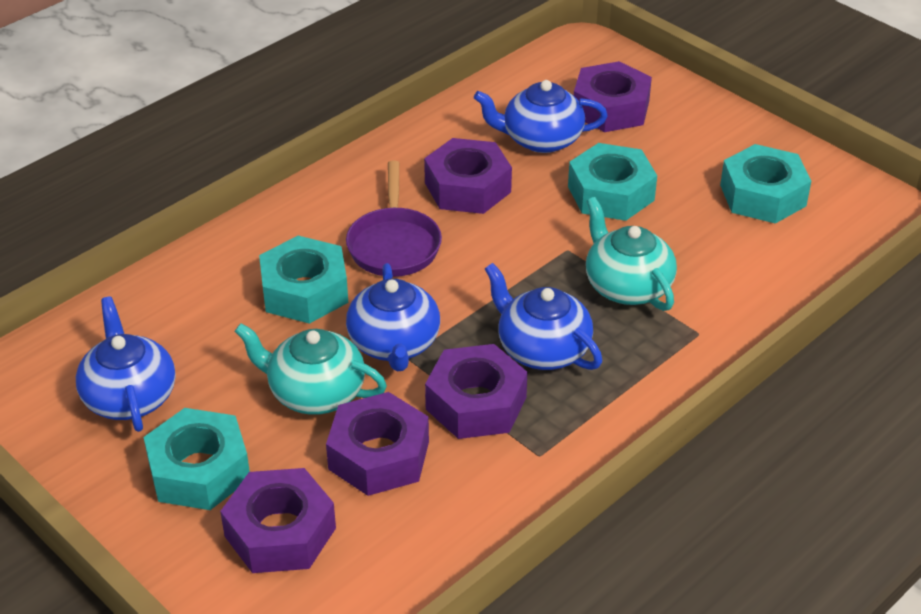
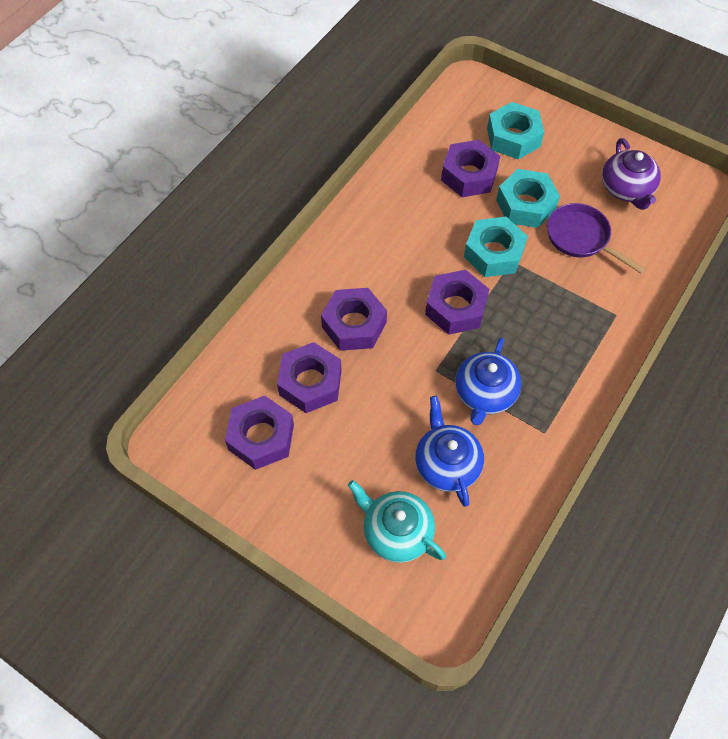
blue teapot: 4 -> 2
purple teapot: 0 -> 1
turquoise nut: 4 -> 3
turquoise teapot: 2 -> 1

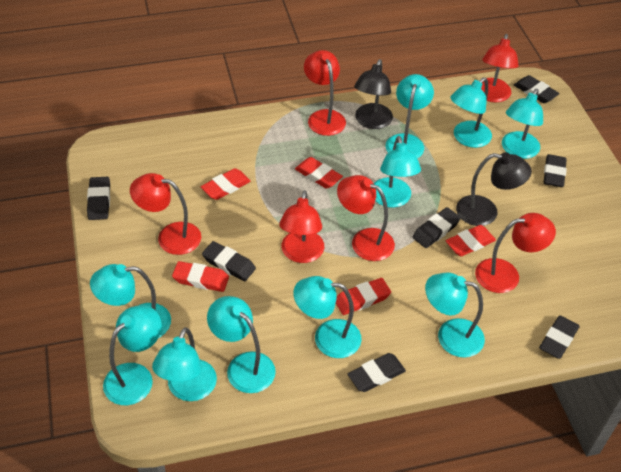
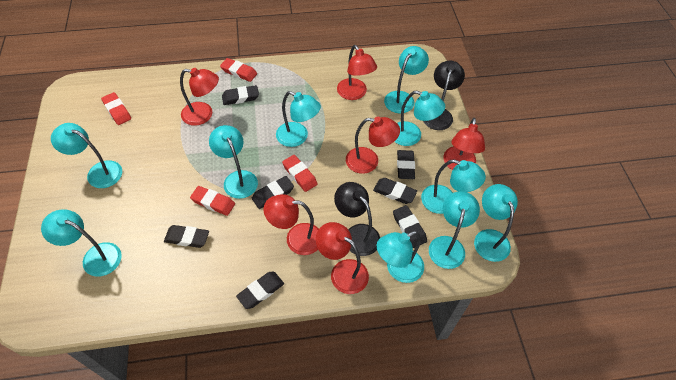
red eraser: 5 -> 4

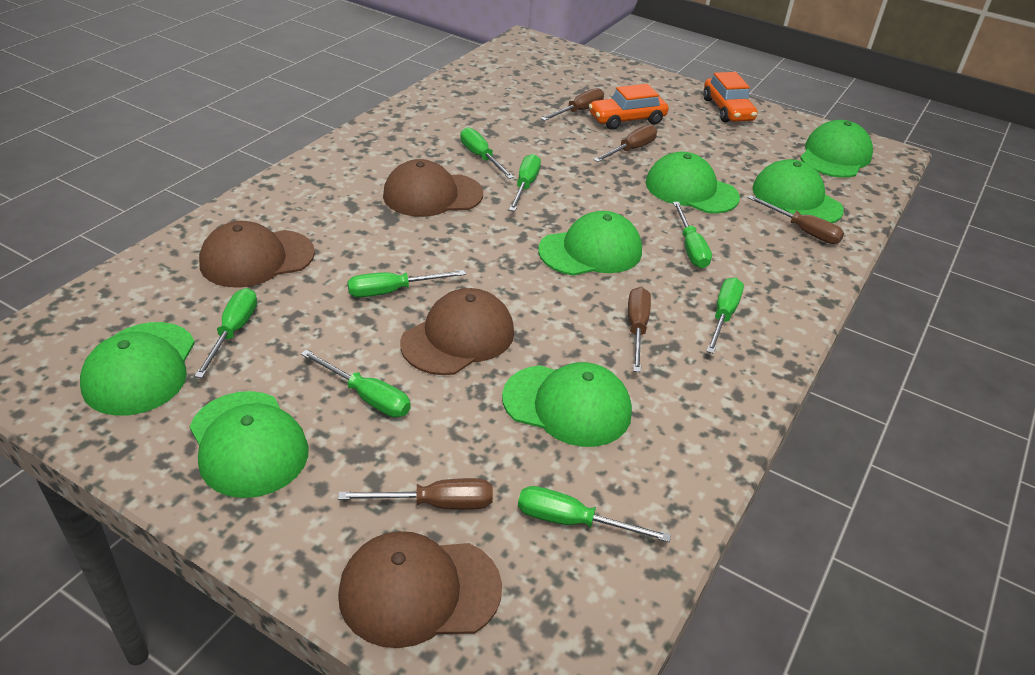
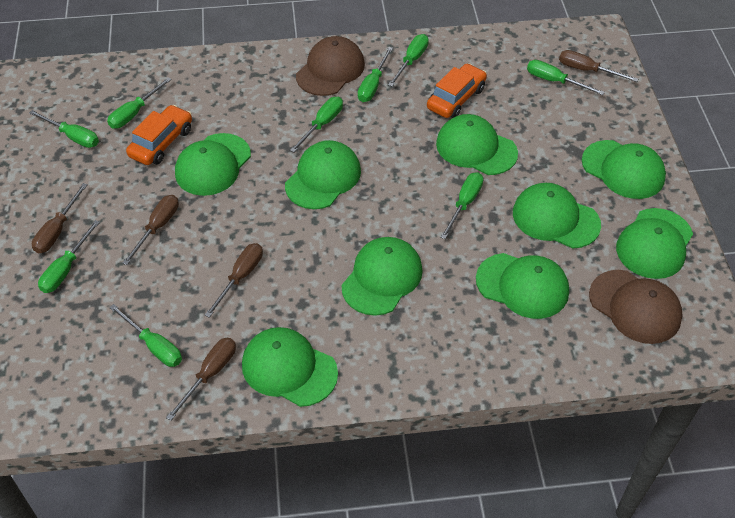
brown cap: 4 -> 2
green cap: 7 -> 9
green screwdriver: 8 -> 9

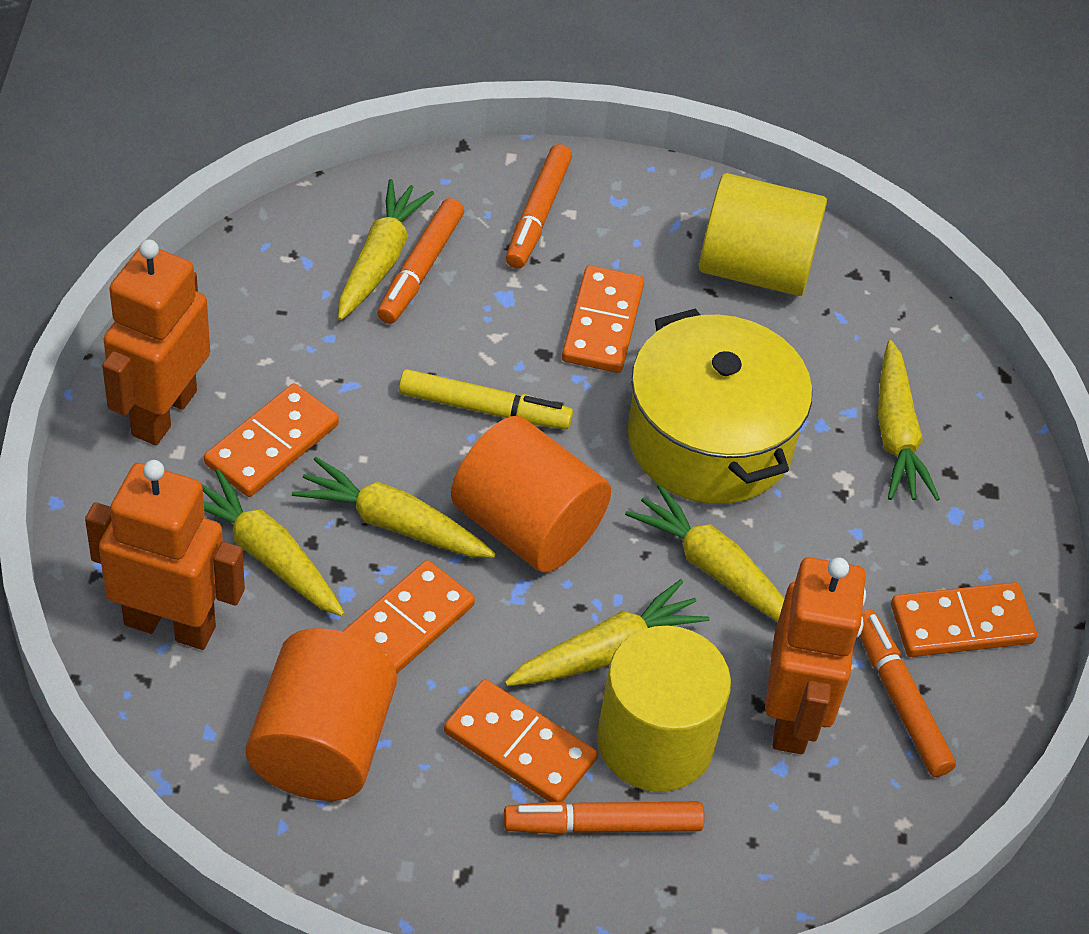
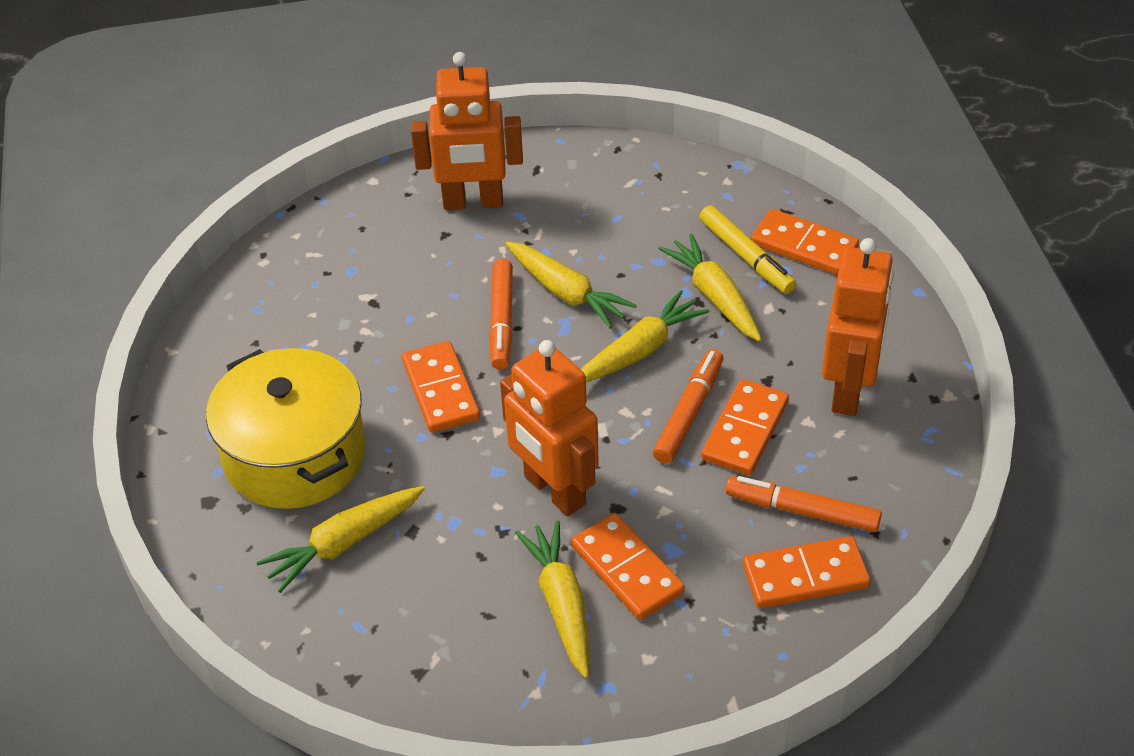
orange cylinder: 2 -> 0
orange marker: 4 -> 3
yellow carrot: 6 -> 5
yellow cylinder: 2 -> 0

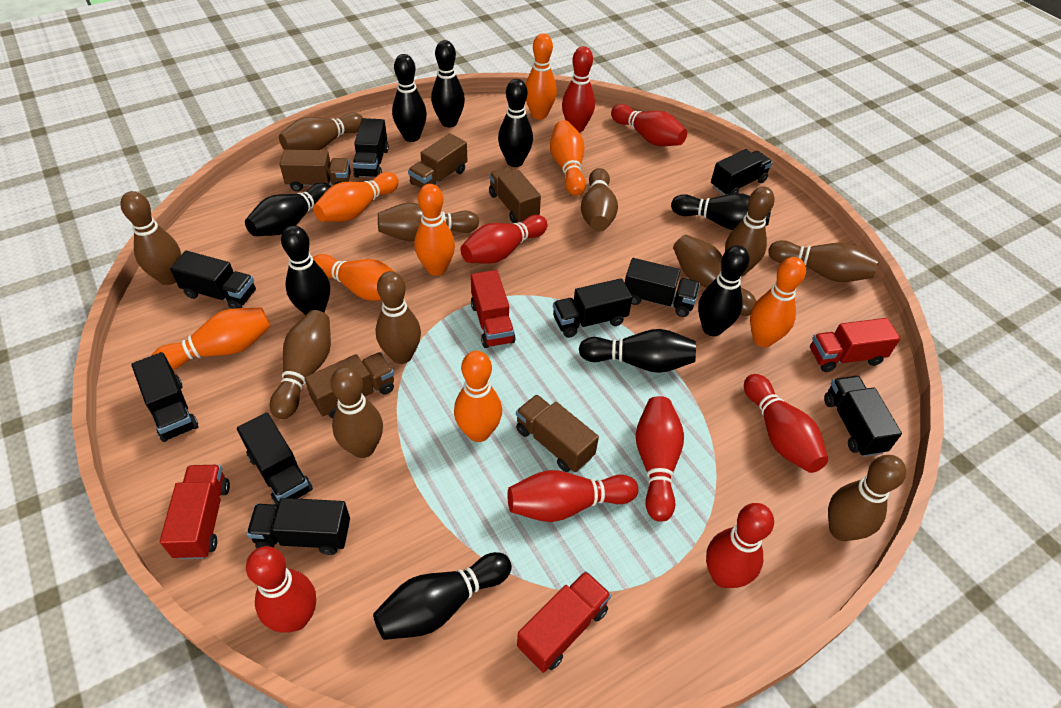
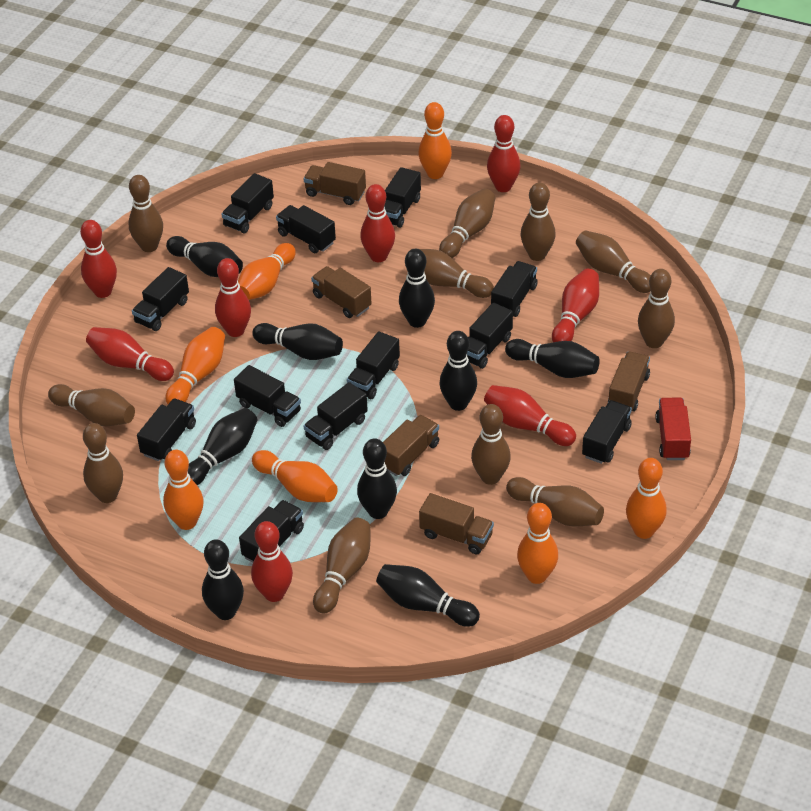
black truck: 9 -> 12
orange bowling pin: 8 -> 7
red truck: 4 -> 1

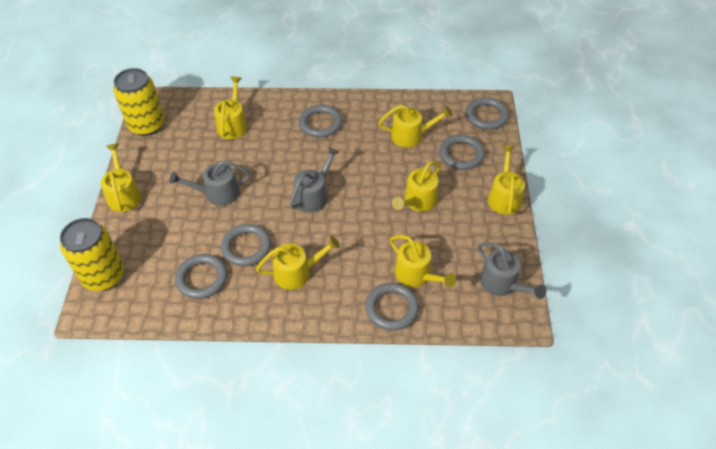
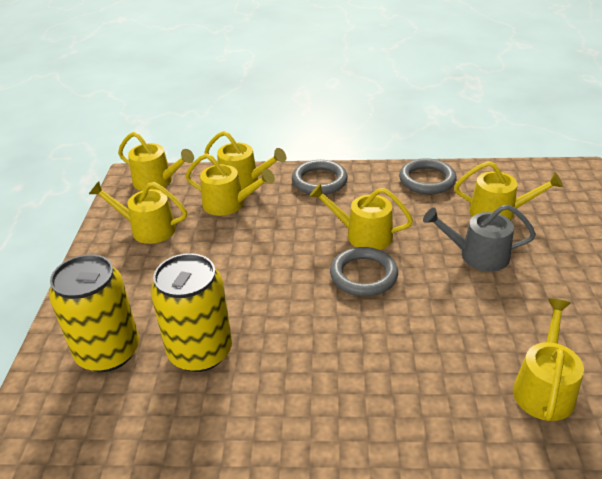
grey ring: 6 -> 3
grey watering can: 3 -> 1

◇ ◇ ◇ ◇ ◇ ◇ ◇

- Written task -
Repeat, exactly and with no pictures, each line from the line that holds "orange cylinder: 2 -> 0" through the last line of the records above.

- Output for this task -
orange cylinder: 2 -> 0
orange marker: 4 -> 3
yellow carrot: 6 -> 5
yellow cylinder: 2 -> 0

black truck: 9 -> 12
orange bowling pin: 8 -> 7
red truck: 4 -> 1

grey ring: 6 -> 3
grey watering can: 3 -> 1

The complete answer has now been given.